Before-and-after object lists
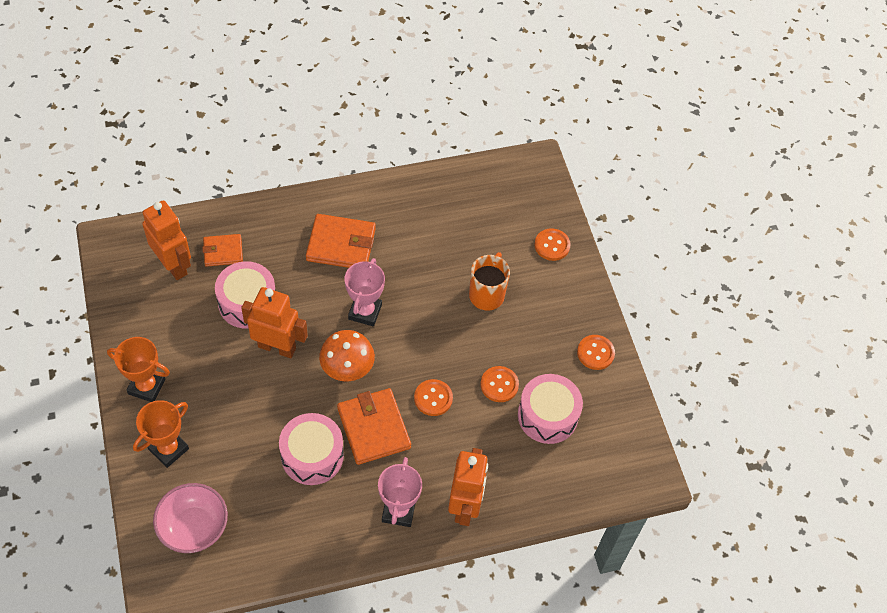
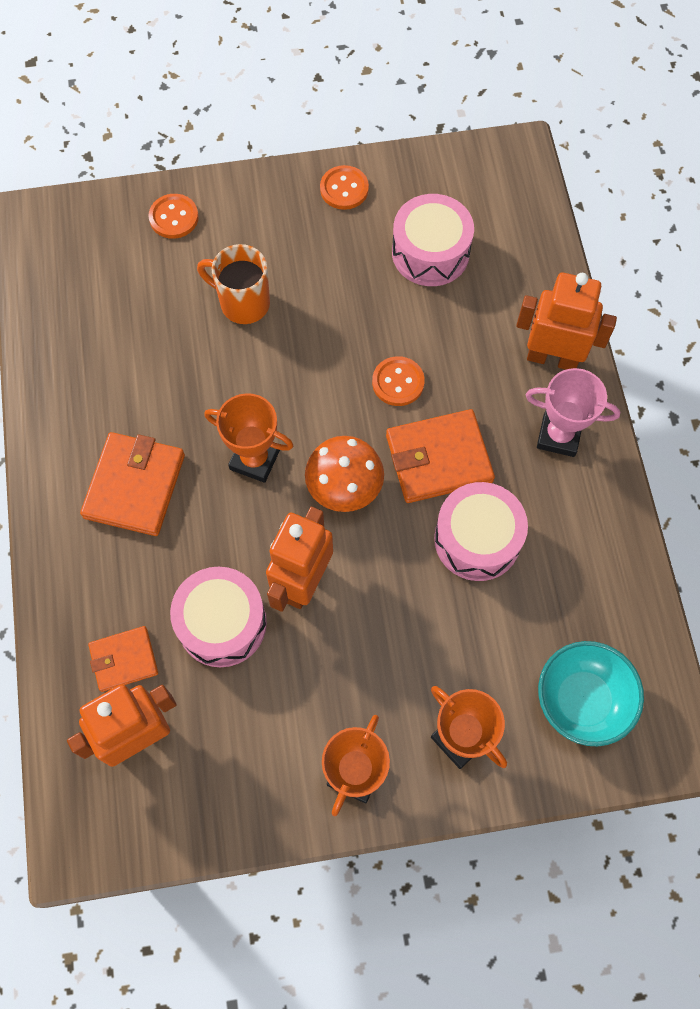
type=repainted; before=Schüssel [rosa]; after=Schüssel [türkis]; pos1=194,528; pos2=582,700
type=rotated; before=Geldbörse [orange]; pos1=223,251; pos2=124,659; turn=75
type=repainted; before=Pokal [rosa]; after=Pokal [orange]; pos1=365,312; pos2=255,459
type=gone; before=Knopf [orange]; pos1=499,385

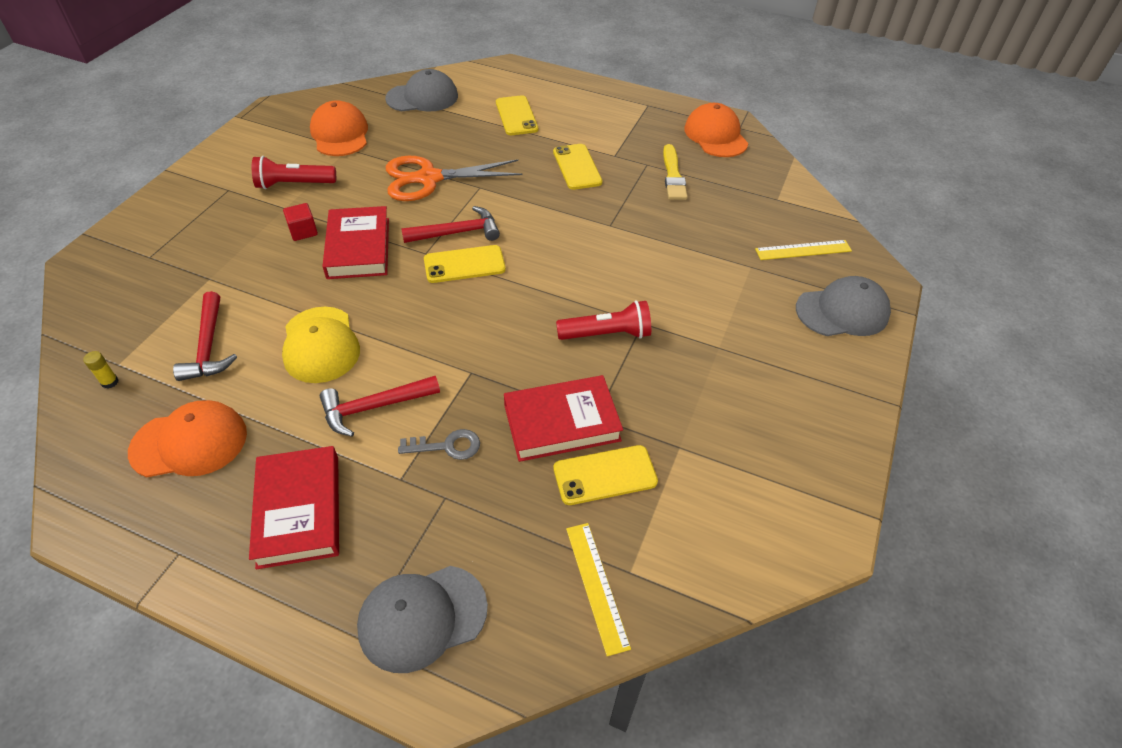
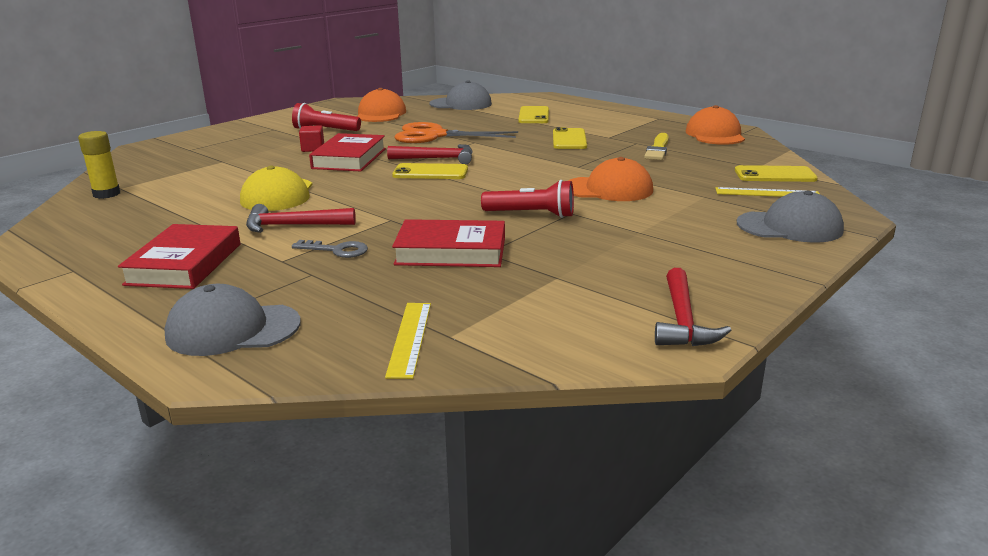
type=scaled; before=Klebestift [gelb]; pos1=110,382; pos2=106,194; scale=1.86
type=shifted; before=Kappe [orange]; pos1=189,442; pos2=608,189
type=shifted; before=Hammer [rot]; pos1=209,346; pos2=683,321
type=shifted; before=Handy [gelb]; pos1=605,475; pos2=775,175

TO DO:
A verbatim copy of every record is to be produced, and pictures are to be excluded from it.

THE ANSWER:
type=repainted; before=Schüssel [rosa]; after=Schüssel [türkis]; pos1=194,528; pos2=582,700
type=rotated; before=Geldbörse [orange]; pos1=223,251; pos2=124,659; turn=75
type=repainted; before=Pokal [rosa]; after=Pokal [orange]; pos1=365,312; pos2=255,459
type=gone; before=Knopf [orange]; pos1=499,385

type=scaled; before=Klebestift [gelb]; pos1=110,382; pos2=106,194; scale=1.86
type=shifted; before=Kappe [orange]; pos1=189,442; pos2=608,189
type=shifted; before=Hammer [rot]; pos1=209,346; pos2=683,321
type=shifted; before=Handy [gelb]; pos1=605,475; pos2=775,175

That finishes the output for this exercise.